- **Try it**
Each and every line below goes into your answer unchanged, but leave out the images.

- **Source information**
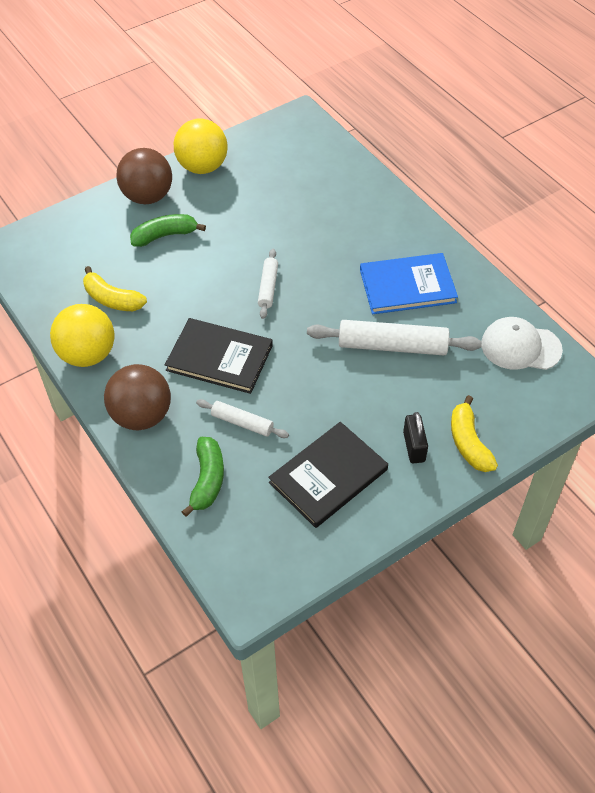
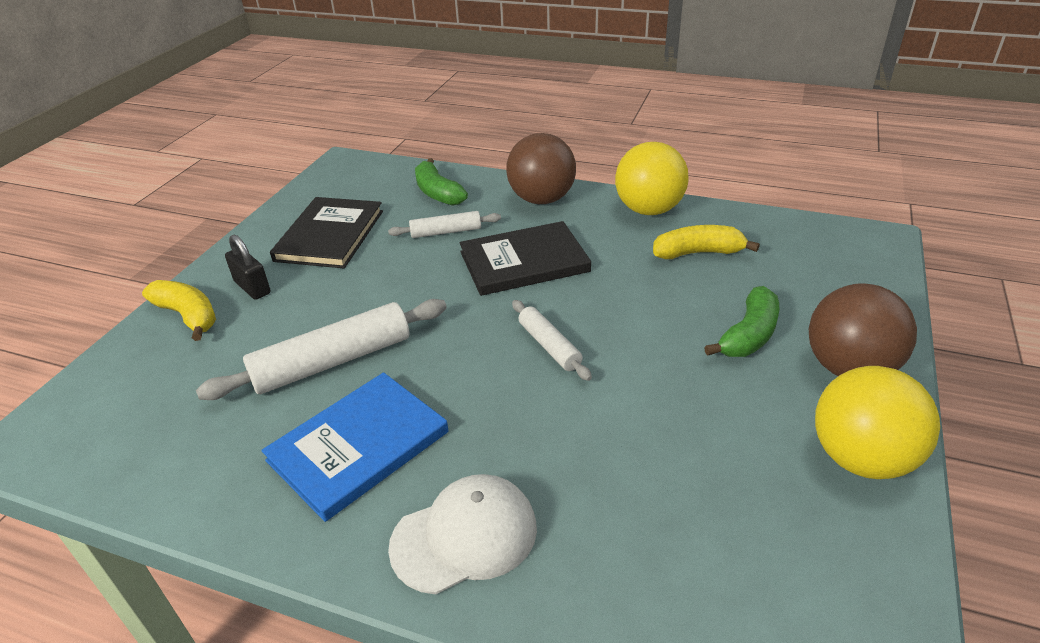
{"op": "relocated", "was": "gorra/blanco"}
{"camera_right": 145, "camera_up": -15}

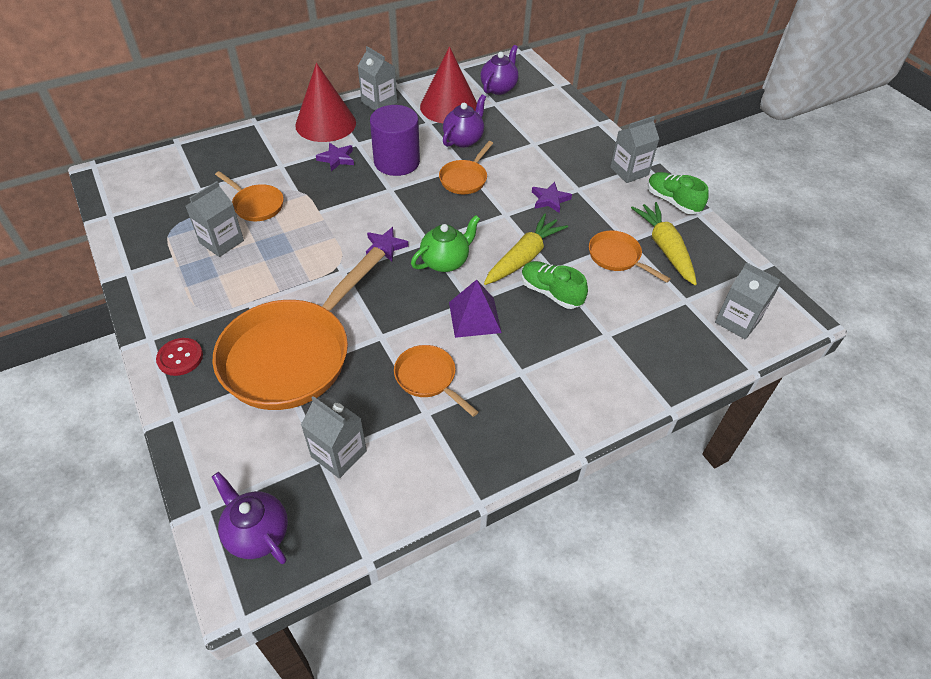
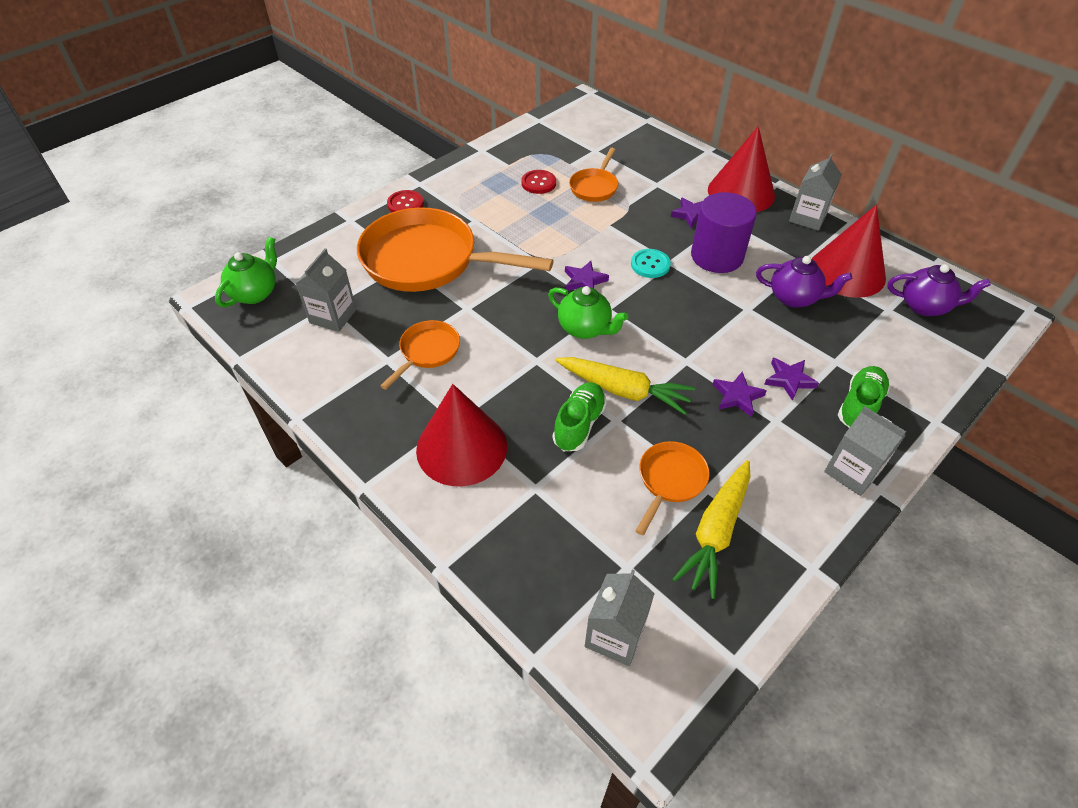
{"op": "colour", "was": "tetera/morado (no. 1 from left)", "now": "tetera/verde (no. 1 from left)"}
{"op": "appeared", "now": "cono/rojo (no. 1 from left)"}
{"op": "exchanged", "was": "cartón de leche/gris (no. 1 from left)", "now": "botón/rojo (no. 2 from left)"}
{"op": "appeared", "now": "botón/turquesa"}
{"op": "spun", "was": "zanahoria/amarillo (no. 2 from left)", "clockwise": 150}
{"op": "appeared", "now": "estrella/morado (no. 4 from left)"}
{"op": "relocated", "was": "zapato/verde (no. 2 from left)"}
{"op": "missing", "was": "sartén/naranja (no. 4 from left)"}
{"op": "missing", "was": "pirámide/morado"}
{"camera_right": 75, "camera_up": 0}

- **Answer space**
{"op": "relocated", "was": "gorra/blanco"}
{"camera_right": 145, "camera_up": -15}

{"op": "colour", "was": "tetera/morado (no. 1 from left)", "now": "tetera/verde (no. 1 from left)"}
{"op": "appeared", "now": "cono/rojo (no. 1 from left)"}
{"op": "exchanged", "was": "cartón de leche/gris (no. 1 from left)", "now": "botón/rojo (no. 2 from left)"}
{"op": "appeared", "now": "botón/turquesa"}
{"op": "spun", "was": "zanahoria/amarillo (no. 2 from left)", "clockwise": 150}
{"op": "appeared", "now": "estrella/morado (no. 4 from left)"}
{"op": "relocated", "was": "zapato/verde (no. 2 from left)"}
{"op": "missing", "was": "sartén/naranja (no. 4 from left)"}
{"op": "missing", "was": "pirámide/morado"}
{"camera_right": 75, "camera_up": 0}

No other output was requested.